* [STATED PROBLEM]: Write out the listing lines from the one holding "Team [493, 20]" through the one holding "Identify which cell", inclusive, substituting "per match" for every "per game" and leaving all else unchanged.

Screen grounding examples:
+---+

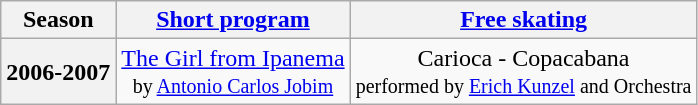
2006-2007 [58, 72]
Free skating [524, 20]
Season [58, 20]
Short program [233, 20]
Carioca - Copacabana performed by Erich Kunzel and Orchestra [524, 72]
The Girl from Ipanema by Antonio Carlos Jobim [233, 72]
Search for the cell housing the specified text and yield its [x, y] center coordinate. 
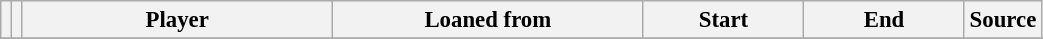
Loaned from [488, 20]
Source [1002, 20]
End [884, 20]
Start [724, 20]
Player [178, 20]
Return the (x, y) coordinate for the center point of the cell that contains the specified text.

+---+

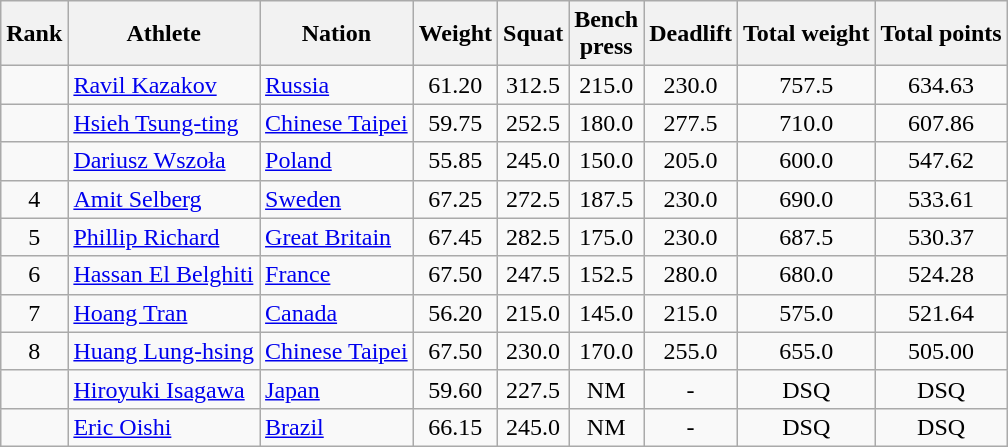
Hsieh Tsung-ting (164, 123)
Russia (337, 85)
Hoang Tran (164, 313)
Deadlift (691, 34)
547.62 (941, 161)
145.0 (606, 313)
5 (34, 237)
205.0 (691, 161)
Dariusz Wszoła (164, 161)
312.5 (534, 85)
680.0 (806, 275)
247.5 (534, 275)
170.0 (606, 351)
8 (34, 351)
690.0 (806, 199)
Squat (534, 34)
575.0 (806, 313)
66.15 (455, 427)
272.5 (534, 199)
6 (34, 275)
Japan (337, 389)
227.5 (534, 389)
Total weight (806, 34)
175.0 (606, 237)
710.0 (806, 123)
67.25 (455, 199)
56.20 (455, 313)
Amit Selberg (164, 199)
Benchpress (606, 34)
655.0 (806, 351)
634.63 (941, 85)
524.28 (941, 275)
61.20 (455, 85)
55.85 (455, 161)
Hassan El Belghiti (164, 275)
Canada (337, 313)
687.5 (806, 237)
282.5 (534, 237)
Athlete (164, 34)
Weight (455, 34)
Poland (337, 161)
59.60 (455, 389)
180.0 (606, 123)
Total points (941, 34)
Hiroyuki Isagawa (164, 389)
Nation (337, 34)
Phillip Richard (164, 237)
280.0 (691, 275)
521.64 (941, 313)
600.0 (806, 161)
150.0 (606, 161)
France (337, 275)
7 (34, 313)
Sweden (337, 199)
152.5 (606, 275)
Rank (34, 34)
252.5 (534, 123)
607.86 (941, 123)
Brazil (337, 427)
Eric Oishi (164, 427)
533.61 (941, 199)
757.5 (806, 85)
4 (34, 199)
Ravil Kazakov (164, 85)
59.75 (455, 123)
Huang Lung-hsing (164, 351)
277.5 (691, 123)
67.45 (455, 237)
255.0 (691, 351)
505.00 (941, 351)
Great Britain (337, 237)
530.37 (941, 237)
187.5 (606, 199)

+---+

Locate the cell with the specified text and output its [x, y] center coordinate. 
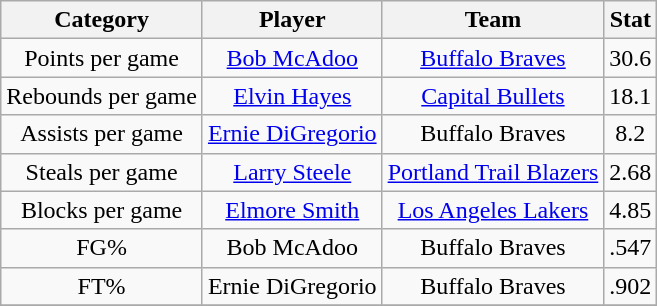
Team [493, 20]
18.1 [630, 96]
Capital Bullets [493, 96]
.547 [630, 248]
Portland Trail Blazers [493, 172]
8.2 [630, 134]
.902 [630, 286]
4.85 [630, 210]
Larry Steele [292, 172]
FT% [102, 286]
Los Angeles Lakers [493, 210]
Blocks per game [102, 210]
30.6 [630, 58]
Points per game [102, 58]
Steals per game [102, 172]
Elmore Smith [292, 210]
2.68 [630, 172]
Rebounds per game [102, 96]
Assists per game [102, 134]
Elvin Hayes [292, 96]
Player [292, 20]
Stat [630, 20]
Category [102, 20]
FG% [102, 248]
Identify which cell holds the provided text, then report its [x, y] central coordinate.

+---+

* [EXPECTED OUTPUT]:
Team [493, 20]
18.1 [630, 96]
Capital Bullets [493, 96]
.547 [630, 248]
Portland Trail Blazers [493, 172]
8.2 [630, 134]
.902 [630, 286]
4.85 [630, 210]
Larry Steele [292, 172]
FT% [102, 286]
Los Angeles Lakers [493, 210]
Blocks per match [102, 210]
30.6 [630, 58]
Points per match [102, 58]
Steals per match [102, 172]
Elmore Smith [292, 210]
2.68 [630, 172]
Rebounds per match [102, 96]
Assists per match [102, 134]
Elvin Hayes [292, 96]
Player [292, 20]
Stat [630, 20]
Category [102, 20]
FG% [102, 248]
Identify which cell holds the provided text, then report its [x, y] central coordinate.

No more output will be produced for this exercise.